▼

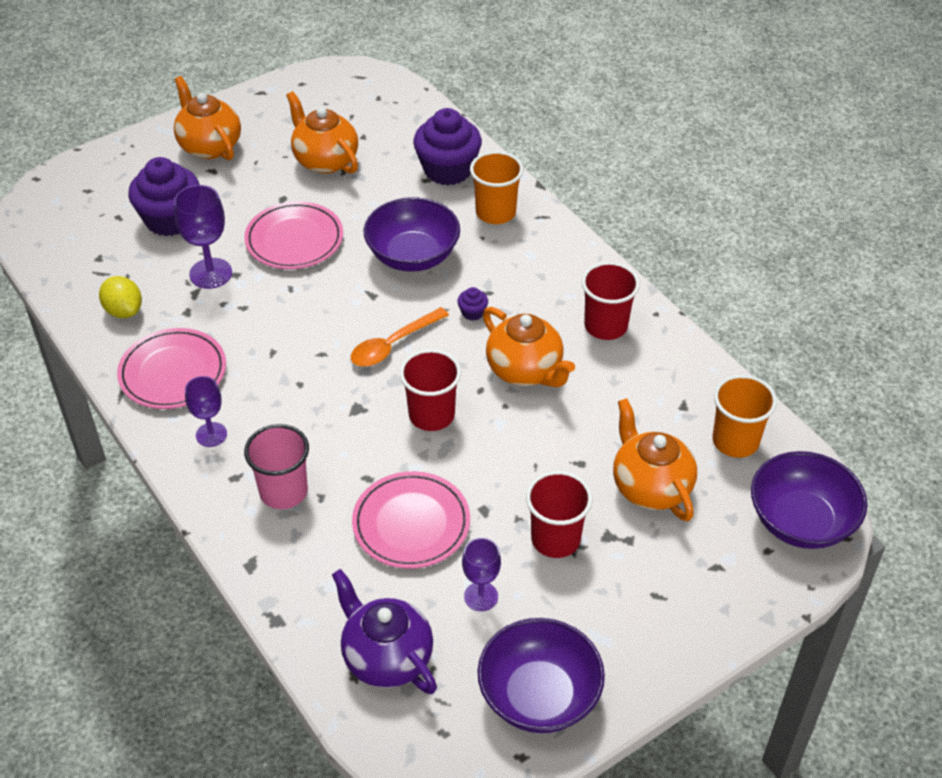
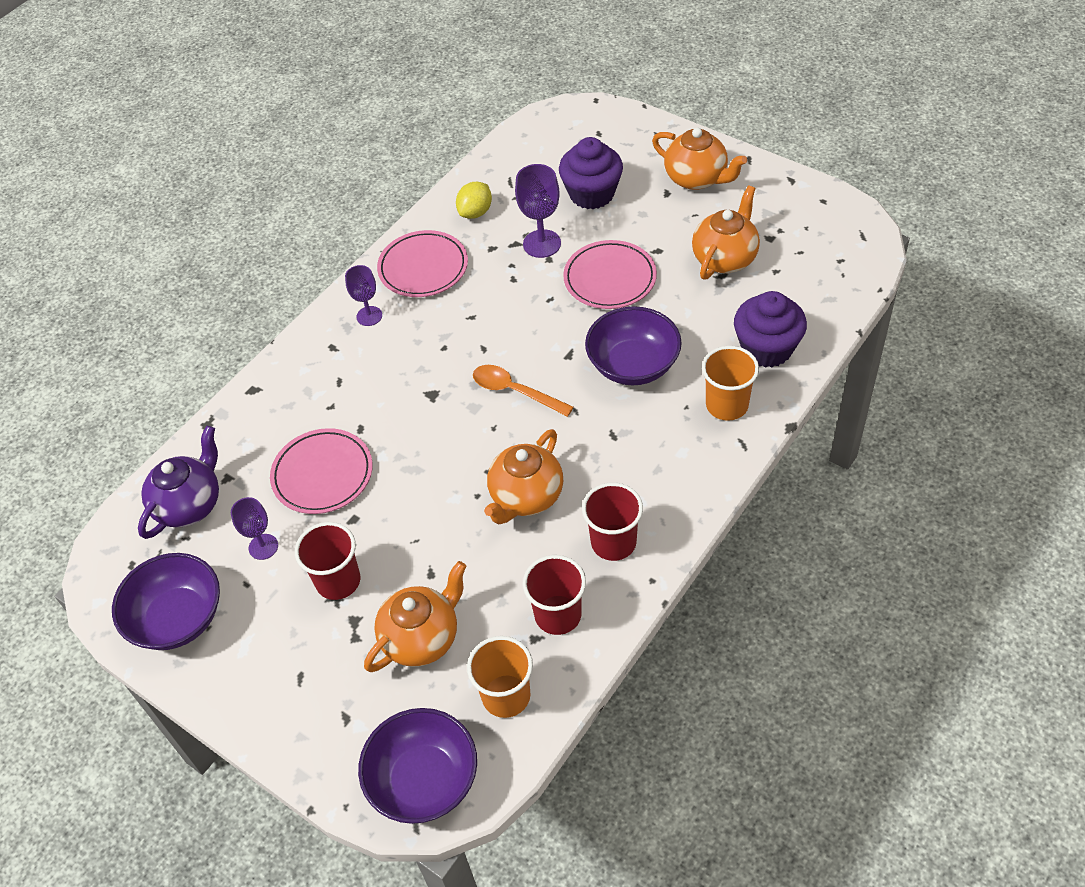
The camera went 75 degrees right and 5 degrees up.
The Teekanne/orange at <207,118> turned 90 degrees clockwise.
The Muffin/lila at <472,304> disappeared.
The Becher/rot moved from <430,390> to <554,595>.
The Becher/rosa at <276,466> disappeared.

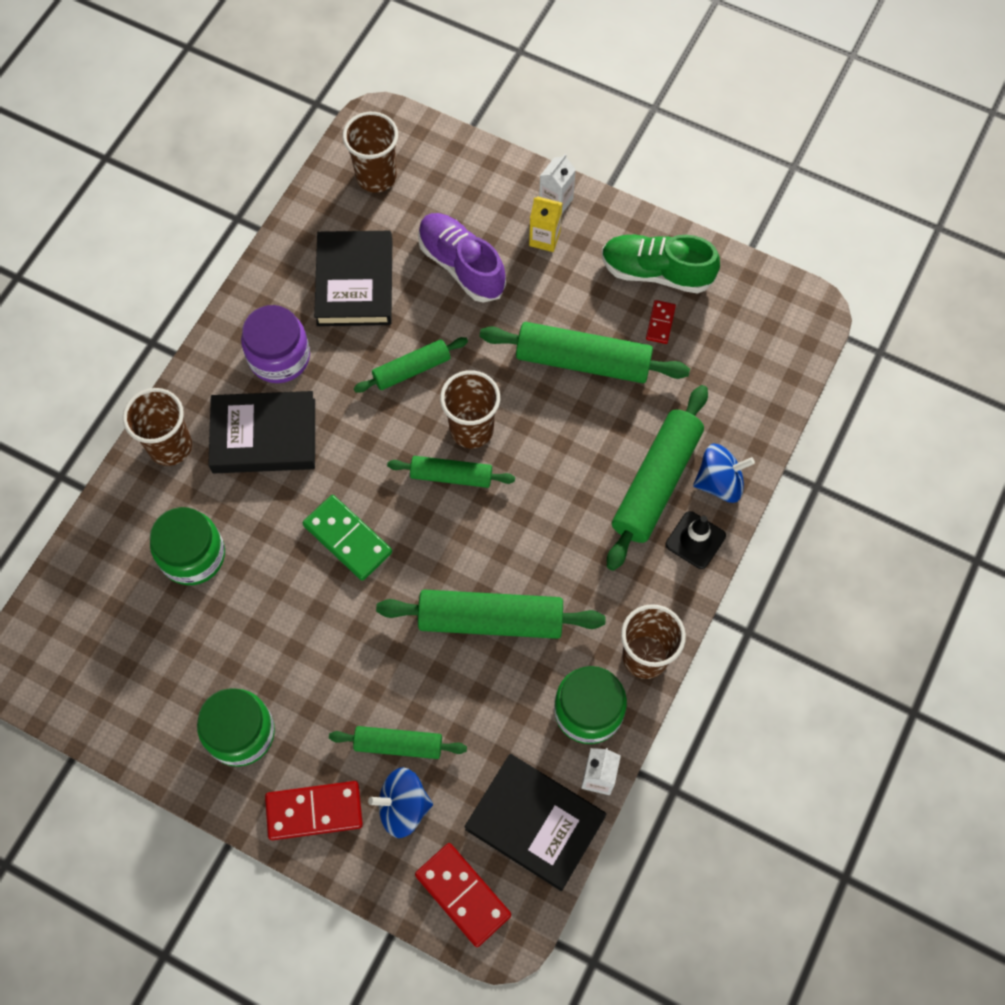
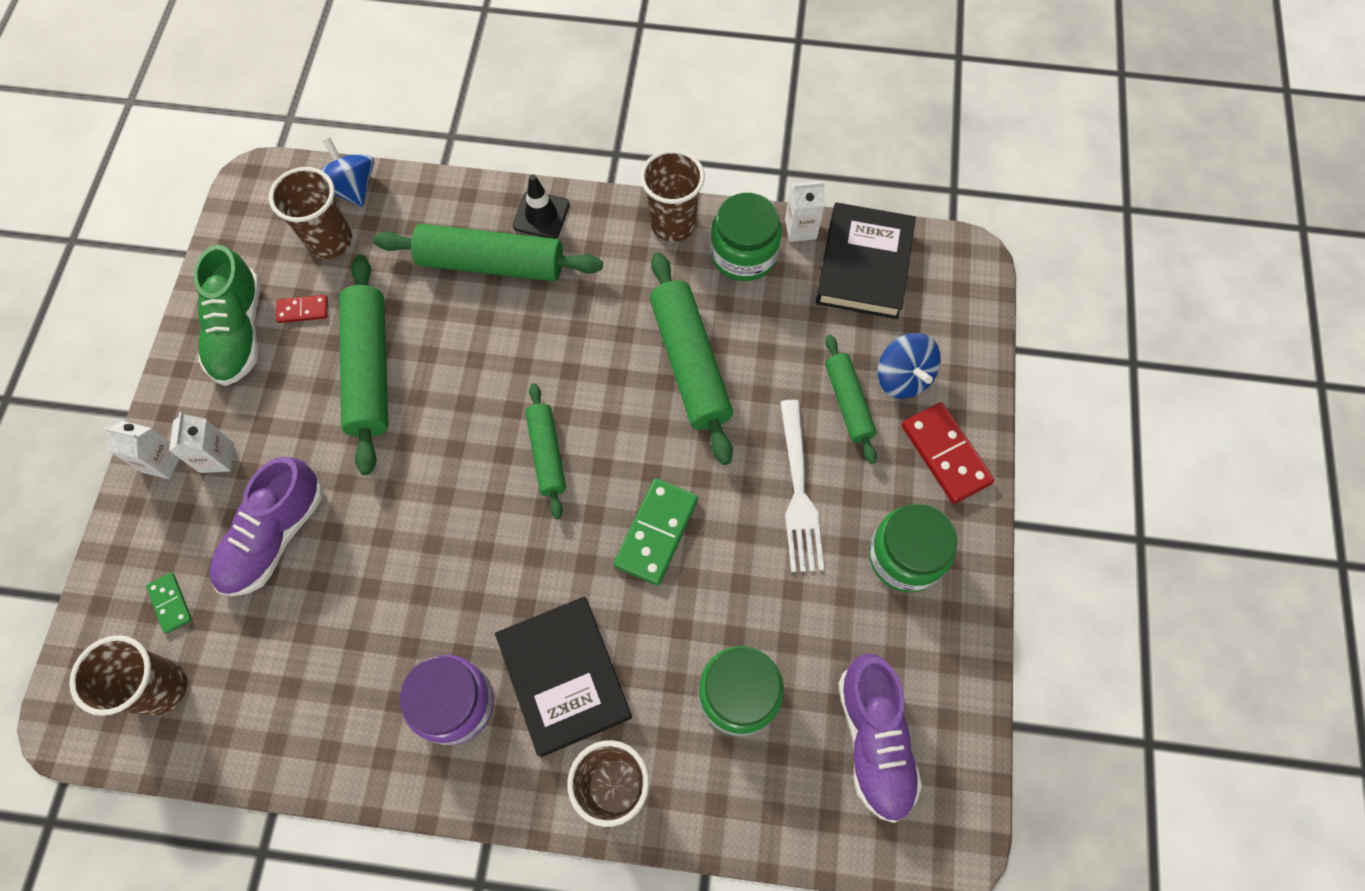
The camera went 110 degrees left and 0 degrees up.
The Getränkekarton/gelb at <545,224> became the Getränkekarton/weiß at <201,442>.
The Buch/schwarz at <353,278> disappeared.
The Nudelholz/grün at <411,365> disappeared.
The Becher/braun moved from <470,409> to <310,213>.
The Kreisel/blau moved from <724,473> to <347,172>.
The Dominostein/rot at <463,895> disappeared.
The Gabel/weiß at <802,486> appeared.
The Dominostein/grün at <169,603> appeared.
The Schuh/lila at <880,738> appeared.

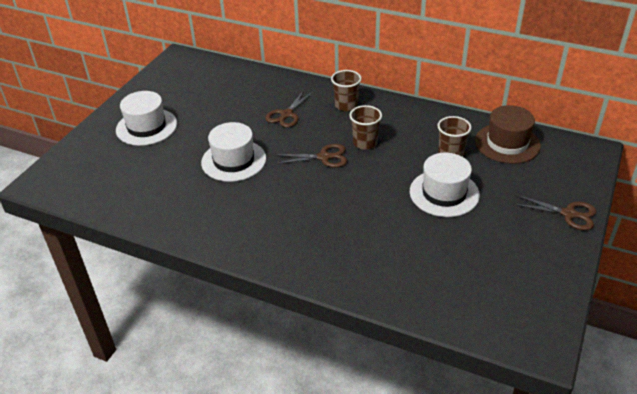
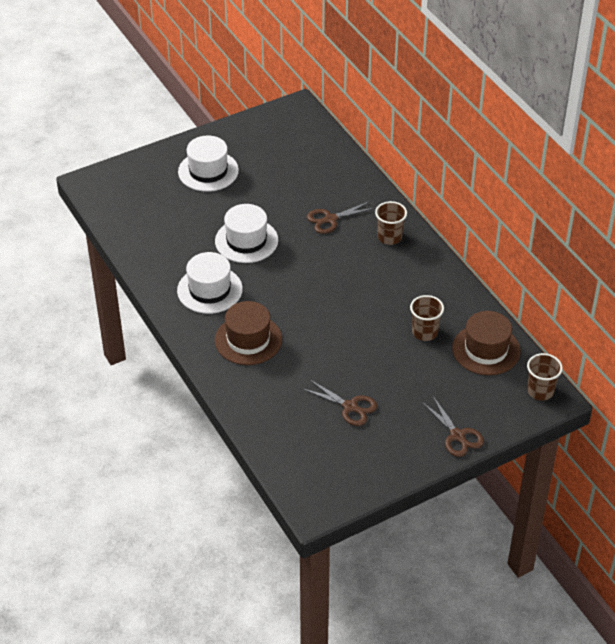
The camera went 35 degrees right and 5 degrees up.
The Becher/braun moved from <365,127> to <545,377>.
The Schere/braun moved from <311,156> to <339,402>.
The Hut/weiß moved from <445,185> to <210,283>.
The Hut/braun at <248,333> appeared.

▲

_Problem description_. Copy the line showing "The Teekanne/orange at" exactly, along with each line after it through the end of the material above. Pictures stay out.

_Solved exercise_.
The Teekanne/orange at <207,118> turned 90 degrees clockwise.
The Muffin/lila at <472,304> disappeared.
The Becher/rot moved from <430,390> to <554,595>.
The Becher/rosa at <276,466> disappeared.

The camera went 110 degrees left and 0 degrees up.
The Getränkekarton/gelb at <545,224> became the Getränkekarton/weiß at <201,442>.
The Buch/schwarz at <353,278> disappeared.
The Nudelholz/grün at <411,365> disappeared.
The Becher/braun moved from <470,409> to <310,213>.
The Kreisel/blau moved from <724,473> to <347,172>.
The Dominostein/rot at <463,895> disappeared.
The Gabel/weiß at <802,486> appeared.
The Dominostein/grün at <169,603> appeared.
The Schuh/lila at <880,738> appeared.

The camera went 35 degrees right and 5 degrees up.
The Becher/braun moved from <365,127> to <545,377>.
The Schere/braun moved from <311,156> to <339,402>.
The Hut/weiß moved from <445,185> to <210,283>.
The Hut/braun at <248,333> appeared.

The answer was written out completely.